[To do] Write out each line of the entries exactly, starting at the first and finishing with the line that contains "FAN2 pin VCC: none -> VIN".

BEGIN Data supplied

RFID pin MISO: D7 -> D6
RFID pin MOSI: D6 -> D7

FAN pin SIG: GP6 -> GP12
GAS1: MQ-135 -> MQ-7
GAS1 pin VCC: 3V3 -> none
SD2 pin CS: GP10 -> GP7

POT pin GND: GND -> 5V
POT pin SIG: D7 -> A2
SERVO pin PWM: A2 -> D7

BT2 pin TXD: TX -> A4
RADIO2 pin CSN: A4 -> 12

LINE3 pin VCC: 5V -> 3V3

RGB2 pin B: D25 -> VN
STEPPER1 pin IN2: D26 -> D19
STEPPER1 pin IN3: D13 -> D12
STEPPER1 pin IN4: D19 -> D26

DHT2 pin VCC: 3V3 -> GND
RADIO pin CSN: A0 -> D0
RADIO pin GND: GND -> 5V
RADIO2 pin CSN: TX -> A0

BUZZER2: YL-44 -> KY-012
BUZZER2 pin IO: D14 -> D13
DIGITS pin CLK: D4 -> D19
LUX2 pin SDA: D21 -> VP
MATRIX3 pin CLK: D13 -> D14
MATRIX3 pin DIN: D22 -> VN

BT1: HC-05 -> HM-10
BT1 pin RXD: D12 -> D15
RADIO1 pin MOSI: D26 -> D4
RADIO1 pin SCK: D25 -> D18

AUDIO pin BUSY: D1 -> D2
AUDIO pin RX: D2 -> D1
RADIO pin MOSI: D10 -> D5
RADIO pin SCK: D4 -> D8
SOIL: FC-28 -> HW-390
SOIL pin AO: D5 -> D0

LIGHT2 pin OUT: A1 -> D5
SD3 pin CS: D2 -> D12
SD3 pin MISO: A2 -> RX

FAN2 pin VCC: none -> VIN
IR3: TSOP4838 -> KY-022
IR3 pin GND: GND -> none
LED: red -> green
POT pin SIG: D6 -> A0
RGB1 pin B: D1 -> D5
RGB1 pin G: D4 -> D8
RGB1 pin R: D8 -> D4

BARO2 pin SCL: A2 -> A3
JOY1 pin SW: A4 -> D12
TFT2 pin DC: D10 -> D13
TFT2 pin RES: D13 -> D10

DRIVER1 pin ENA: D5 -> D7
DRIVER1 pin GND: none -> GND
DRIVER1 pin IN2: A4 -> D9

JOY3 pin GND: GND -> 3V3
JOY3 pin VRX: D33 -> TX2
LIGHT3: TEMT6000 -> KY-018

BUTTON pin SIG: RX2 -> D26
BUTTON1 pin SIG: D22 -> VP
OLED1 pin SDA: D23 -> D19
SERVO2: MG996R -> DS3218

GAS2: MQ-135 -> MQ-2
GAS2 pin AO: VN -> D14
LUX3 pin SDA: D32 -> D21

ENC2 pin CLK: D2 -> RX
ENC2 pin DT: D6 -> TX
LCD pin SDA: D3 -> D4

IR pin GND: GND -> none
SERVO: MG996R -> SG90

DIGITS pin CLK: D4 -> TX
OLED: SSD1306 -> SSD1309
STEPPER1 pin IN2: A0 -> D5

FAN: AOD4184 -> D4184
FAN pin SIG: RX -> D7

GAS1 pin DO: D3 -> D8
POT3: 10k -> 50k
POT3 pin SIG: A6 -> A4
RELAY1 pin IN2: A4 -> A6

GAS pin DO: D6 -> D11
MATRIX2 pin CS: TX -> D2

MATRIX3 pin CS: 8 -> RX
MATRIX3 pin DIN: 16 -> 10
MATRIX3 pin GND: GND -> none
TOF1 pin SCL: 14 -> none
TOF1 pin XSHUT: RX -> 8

END Data supplied

[Output]
RFID pin MISO: D7 -> D6
RFID pin MOSI: D6 -> D7

FAN pin SIG: GP6 -> GP12
GAS1: MQ-135 -> MQ-7
GAS1 pin VCC: 3V3 -> none
SD2 pin CS: GP10 -> GP7

POT pin GND: GND -> 5V
POT pin SIG: D7 -> A2
SERVO pin PWM: A2 -> D7

BT2 pin TXD: TX -> A4
RADIO2 pin CSN: A4 -> 12

LINE3 pin VCC: 5V -> 3V3

RGB2 pin B: D25 -> VN
STEPPER1 pin IN2: D26 -> D19
STEPPER1 pin IN3: D13 -> D12
STEPPER1 pin IN4: D19 -> D26

DHT2 pin VCC: 3V3 -> GND
RADIO pin CSN: A0 -> D0
RADIO pin GND: GND -> 5V
RADIO2 pin CSN: TX -> A0

BUZZER2: YL-44 -> KY-012
BUZZER2 pin IO: D14 -> D13
DIGITS pin CLK: D4 -> D19
LUX2 pin SDA: D21 -> VP
MATRIX3 pin CLK: D13 -> D14
MATRIX3 pin DIN: D22 -> VN

BT1: HC-05 -> HM-10
BT1 pin RXD: D12 -> D15
RADIO1 pin MOSI: D26 -> D4
RADIO1 pin SCK: D25 -> D18

AUDIO pin BUSY: D1 -> D2
AUDIO pin RX: D2 -> D1
RADIO pin MOSI: D10 -> D5
RADIO pin SCK: D4 -> D8
SOIL: FC-28 -> HW-390
SOIL pin AO: D5 -> D0

LIGHT2 pin OUT: A1 -> D5
SD3 pin CS: D2 -> D12
SD3 pin MISO: A2 -> RX

FAN2 pin VCC: none -> VIN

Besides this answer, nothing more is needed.